| TASK GOAL |
Give back, word for word, the line that contains "gray diamond: moved 1 px up" and every line that follows it in the data below.

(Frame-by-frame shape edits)
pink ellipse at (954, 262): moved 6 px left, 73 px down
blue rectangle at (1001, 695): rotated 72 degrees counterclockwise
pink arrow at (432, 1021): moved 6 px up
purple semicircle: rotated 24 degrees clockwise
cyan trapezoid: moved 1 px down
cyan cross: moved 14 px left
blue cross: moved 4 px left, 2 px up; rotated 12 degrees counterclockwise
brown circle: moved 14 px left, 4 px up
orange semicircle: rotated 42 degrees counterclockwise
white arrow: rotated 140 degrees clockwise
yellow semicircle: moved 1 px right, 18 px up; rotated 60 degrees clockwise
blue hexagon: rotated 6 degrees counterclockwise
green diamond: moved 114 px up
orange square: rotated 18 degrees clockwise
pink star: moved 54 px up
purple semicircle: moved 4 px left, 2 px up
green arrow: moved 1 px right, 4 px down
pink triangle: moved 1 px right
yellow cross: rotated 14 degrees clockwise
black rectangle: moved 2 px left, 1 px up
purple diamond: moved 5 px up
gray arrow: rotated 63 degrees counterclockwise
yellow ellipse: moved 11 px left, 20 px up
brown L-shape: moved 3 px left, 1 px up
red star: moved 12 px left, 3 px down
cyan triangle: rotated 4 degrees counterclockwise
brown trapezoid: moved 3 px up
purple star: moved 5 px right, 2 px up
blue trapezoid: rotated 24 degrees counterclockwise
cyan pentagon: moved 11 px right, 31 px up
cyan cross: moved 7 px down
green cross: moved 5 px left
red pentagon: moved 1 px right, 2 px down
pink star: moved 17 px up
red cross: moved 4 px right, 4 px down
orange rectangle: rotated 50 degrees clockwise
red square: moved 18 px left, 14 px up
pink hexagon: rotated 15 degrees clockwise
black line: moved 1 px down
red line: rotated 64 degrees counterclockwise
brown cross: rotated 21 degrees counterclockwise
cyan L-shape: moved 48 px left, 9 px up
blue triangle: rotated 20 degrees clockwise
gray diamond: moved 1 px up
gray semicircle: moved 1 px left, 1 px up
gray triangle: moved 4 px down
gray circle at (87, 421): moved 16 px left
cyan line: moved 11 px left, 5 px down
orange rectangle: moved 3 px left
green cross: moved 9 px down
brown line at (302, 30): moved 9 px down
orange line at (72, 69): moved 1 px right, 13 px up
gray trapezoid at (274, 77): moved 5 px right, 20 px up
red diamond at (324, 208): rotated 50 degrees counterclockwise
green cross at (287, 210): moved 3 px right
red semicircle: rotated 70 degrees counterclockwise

| TASK ANSWER |
gray diamond: moved 1 px up
gray semicircle: moved 1 px left, 1 px up
gray triangle: moved 4 px down
gray circle at (87, 421): moved 16 px left
cyan line: moved 11 px left, 5 px down
orange rectangle: moved 3 px left
green cross: moved 9 px down
brown line at (302, 30): moved 9 px down
orange line at (72, 69): moved 1 px right, 13 px up
gray trapezoid at (274, 77): moved 5 px right, 20 px up
red diamond at (324, 208): rotated 50 degrees counterclockwise
green cross at (287, 210): moved 3 px right
red semicircle: rotated 70 degrees counterclockwise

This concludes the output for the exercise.